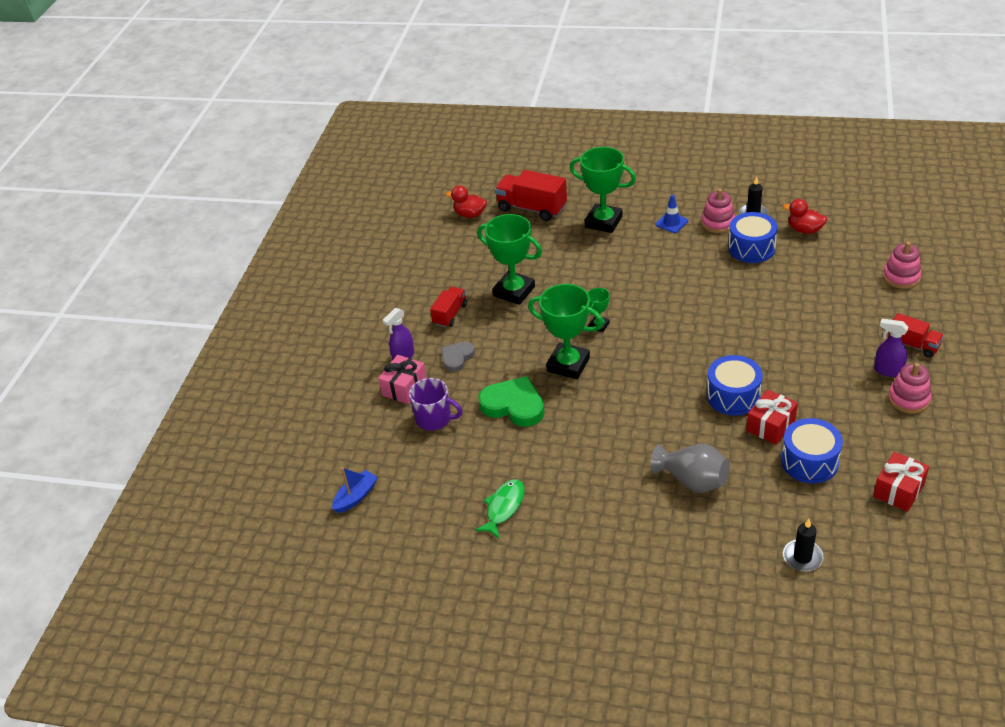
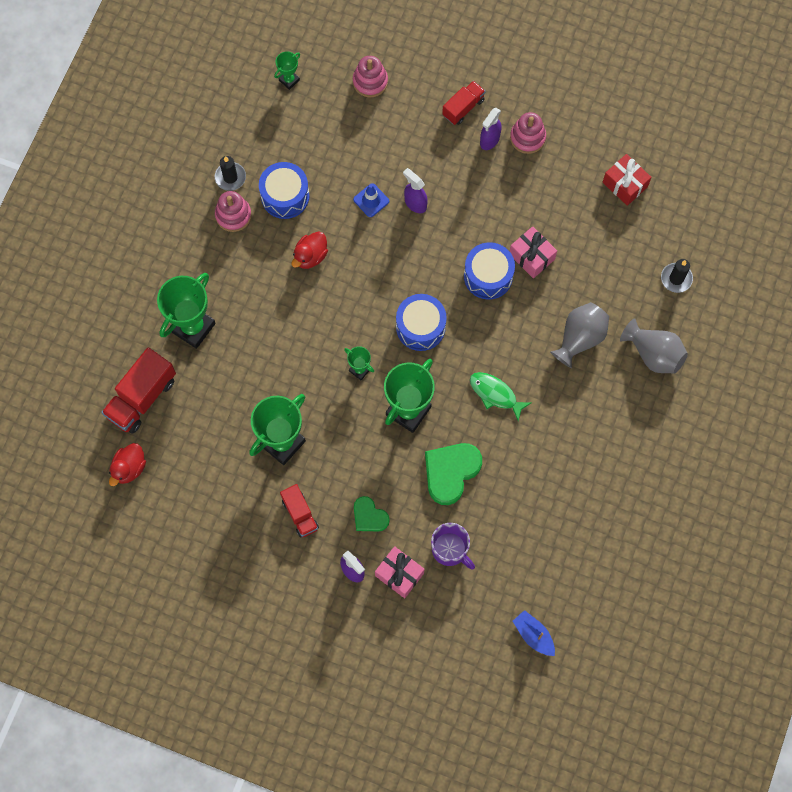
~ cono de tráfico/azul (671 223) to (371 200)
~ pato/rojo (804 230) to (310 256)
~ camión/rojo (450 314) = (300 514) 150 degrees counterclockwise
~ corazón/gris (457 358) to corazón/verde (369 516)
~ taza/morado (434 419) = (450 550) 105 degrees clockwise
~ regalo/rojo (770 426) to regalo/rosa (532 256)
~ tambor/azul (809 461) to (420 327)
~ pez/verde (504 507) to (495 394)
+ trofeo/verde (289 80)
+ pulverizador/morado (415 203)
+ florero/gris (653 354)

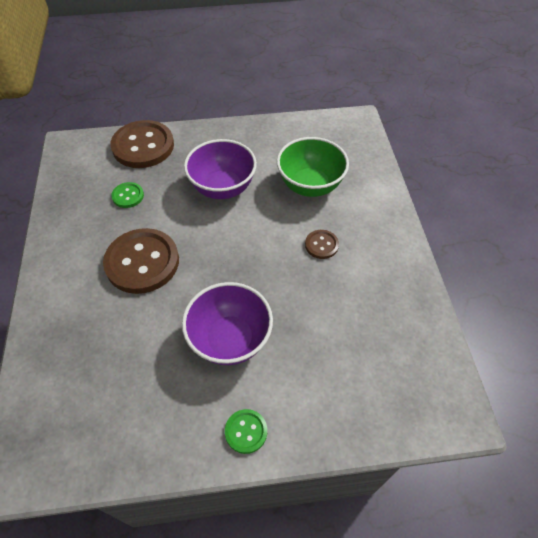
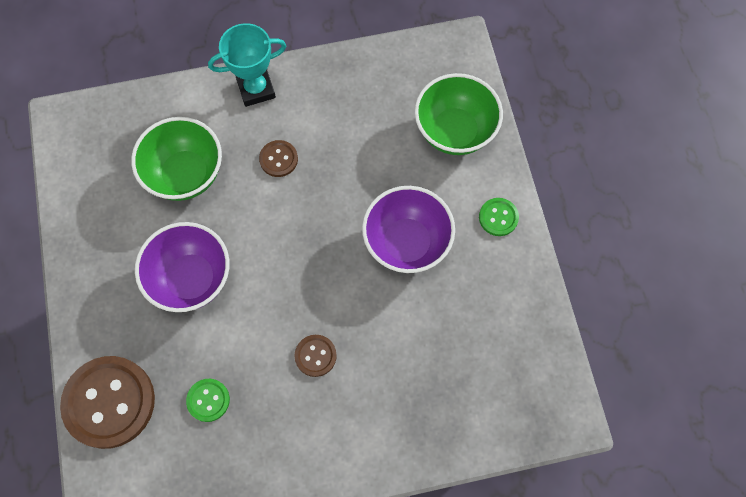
~ botón/marrón (142 262) = (315 356) x0.47
+ trofeo/turquesa (256 89)
+ cuenco/verde (454 131)

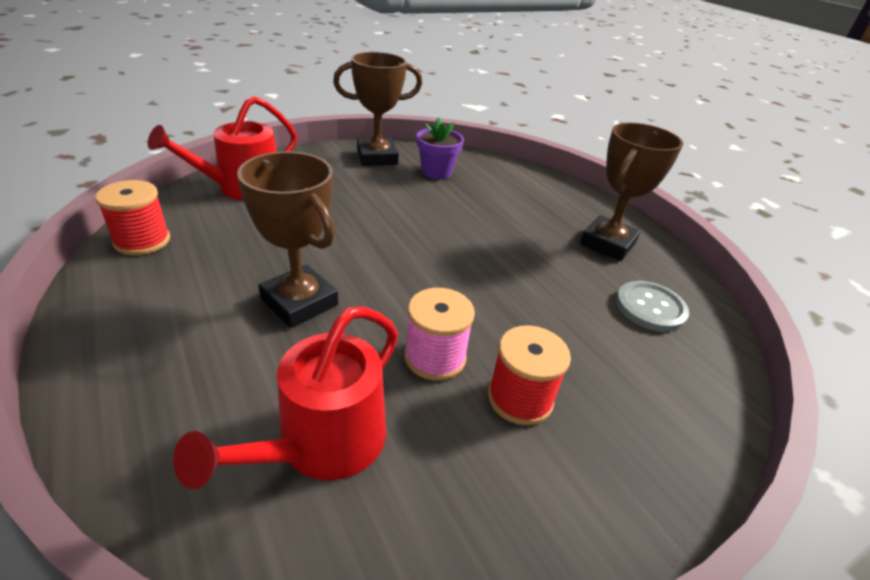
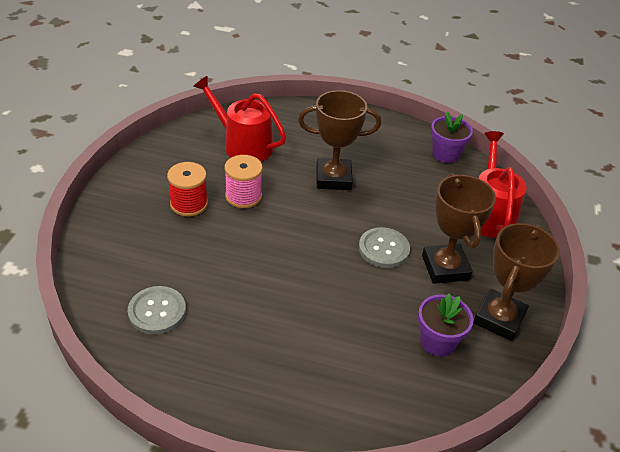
~ trofeo/marrón (607 243) to (445 268)
~ carrete/rojo (142 241) to maceta/morado (445 154)
~ regadera/rojo (323 443) = (243 145) 45 degrees counterclockwise
+ botón/gris (383 249)

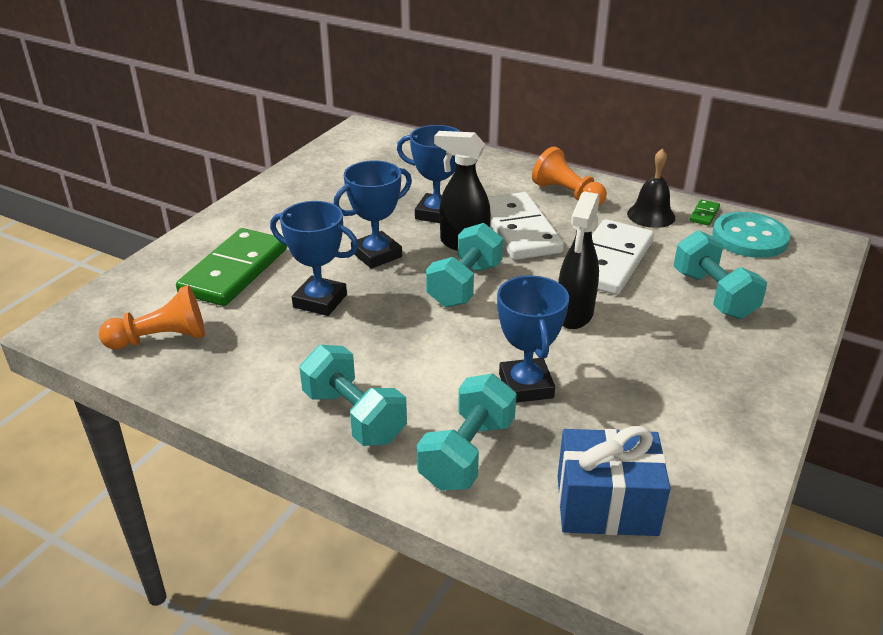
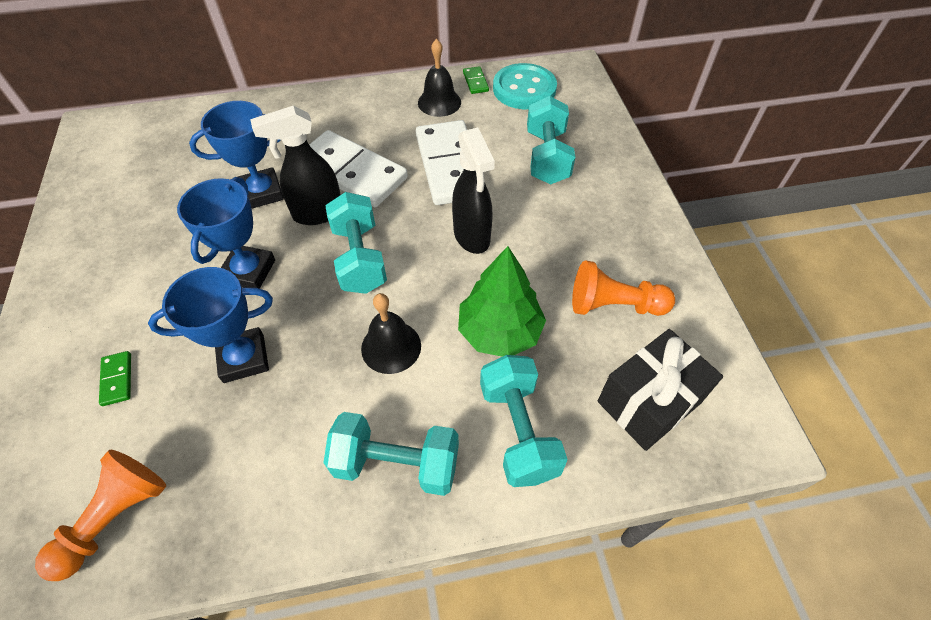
~ peón/naranja (567 194) to (614 305)
~ ficha de dominó/verde (234 271) = (117 379) x0.40
~ mancuerna/turquesa (713 295) = (547 157) 60 degrees clockwise
~ trofeo/azul (526 386) to árbol/verde (499 331)
~ regalo/azul (606 505) to regalo/negro (649 402)
+ campana/negro (391 347)

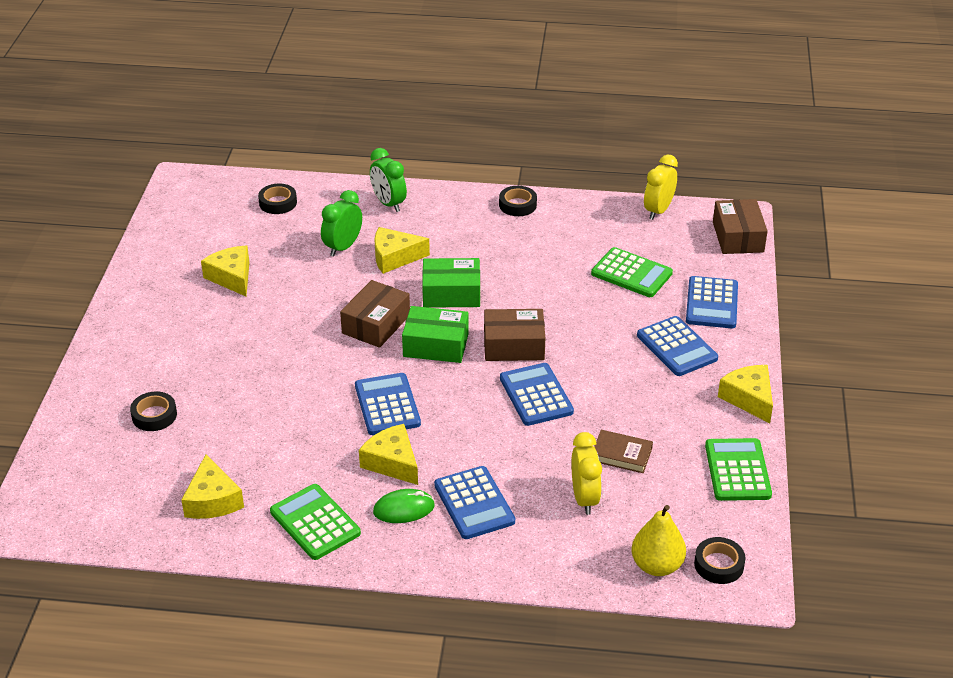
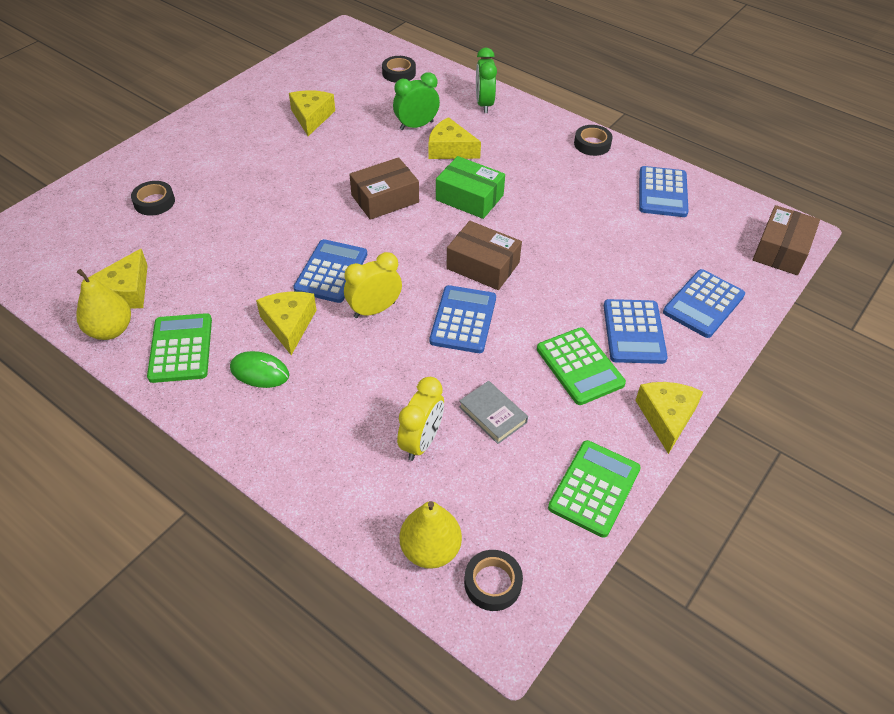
~ despertador/amarillo (658 211) to (374 310)
~ calculadora/verde (631 273) to (580 366)
- caja/verde (436 345)
~ libro/marrón (621 454) to libro/gris (492 415)
~ calculadora/azul (474 503) to (662 192)
+ pera/amarillo (110 330)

++++++

**Problem description**
The lines to return run from the one containing "libro/gris (492 415)" through the last line of the records above. Give them exactly and include nothing more.

**Solution for this task**
~ libro/marrón (621 454) to libro/gris (492 415)
~ calculadora/azul (474 503) to (662 192)
+ pera/amarillo (110 330)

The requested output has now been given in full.